BEGIN Records shown
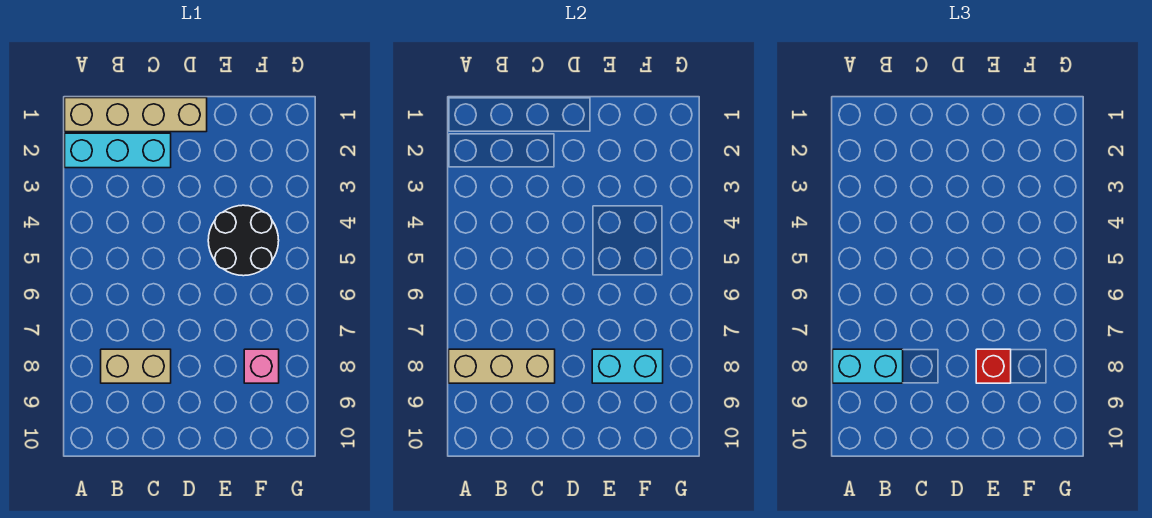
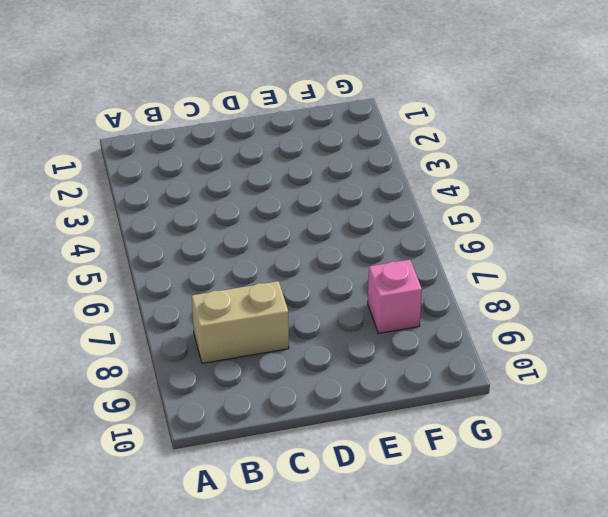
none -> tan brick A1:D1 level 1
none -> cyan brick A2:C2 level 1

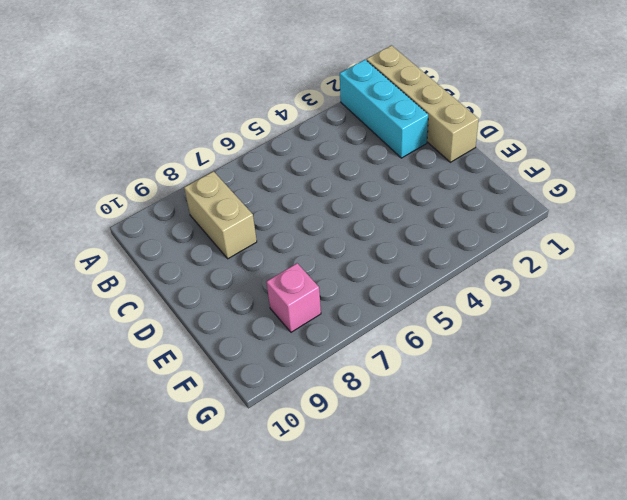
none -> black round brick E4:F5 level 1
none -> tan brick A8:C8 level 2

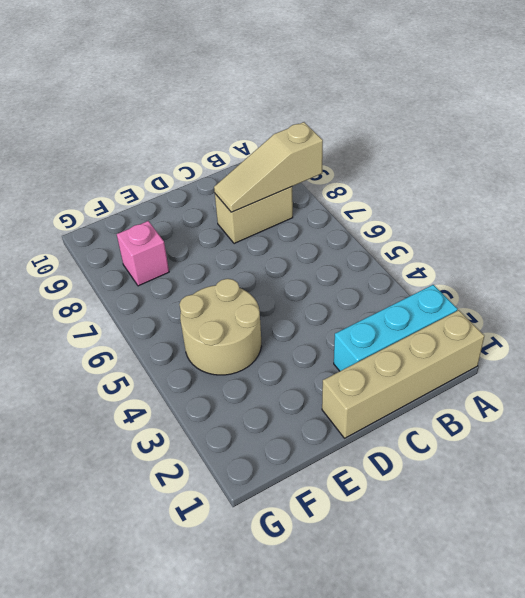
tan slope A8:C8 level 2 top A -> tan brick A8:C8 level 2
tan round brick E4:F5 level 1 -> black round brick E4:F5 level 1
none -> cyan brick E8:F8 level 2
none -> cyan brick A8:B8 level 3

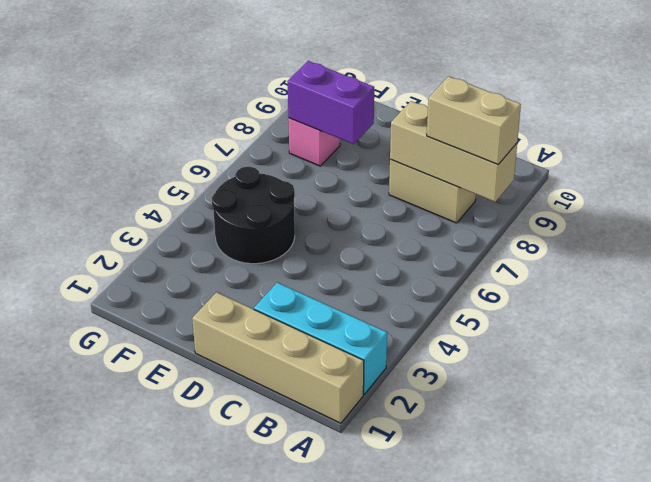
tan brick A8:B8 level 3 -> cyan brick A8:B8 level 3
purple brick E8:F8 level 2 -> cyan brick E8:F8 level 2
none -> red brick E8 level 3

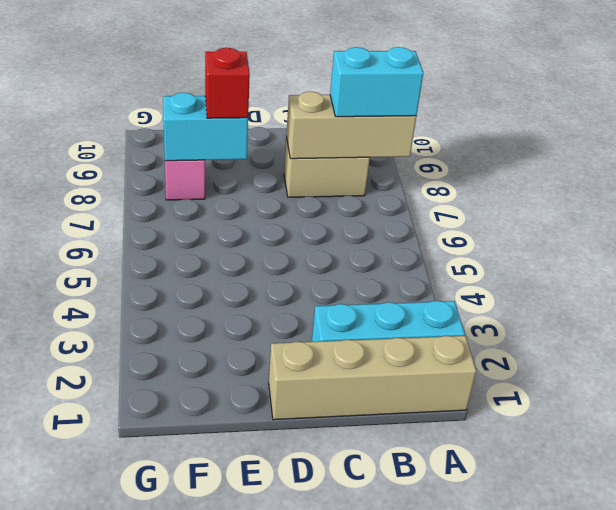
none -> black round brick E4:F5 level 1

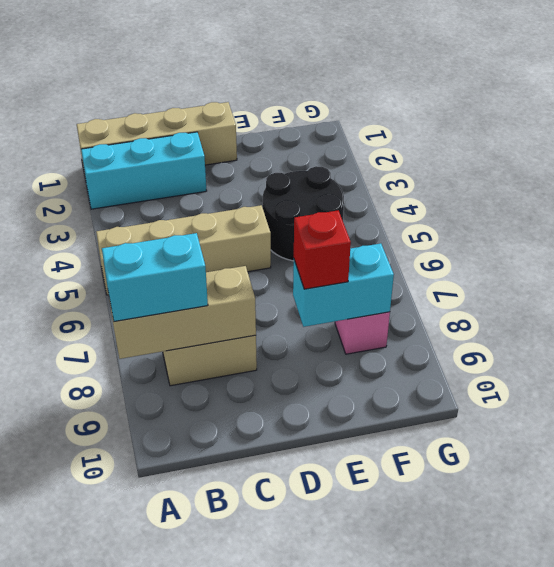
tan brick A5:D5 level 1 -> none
END Records shown
Return each line from the entries above that includes "none".

none -> tan brick A1:D1 level 1
none -> cyan brick A2:C2 level 1
none -> black round brick E4:F5 level 1
none -> tan brick A8:C8 level 2
none -> cyan brick E8:F8 level 2
none -> cyan brick A8:B8 level 3
none -> red brick E8 level 3
none -> black round brick E4:F5 level 1
tan brick A5:D5 level 1 -> none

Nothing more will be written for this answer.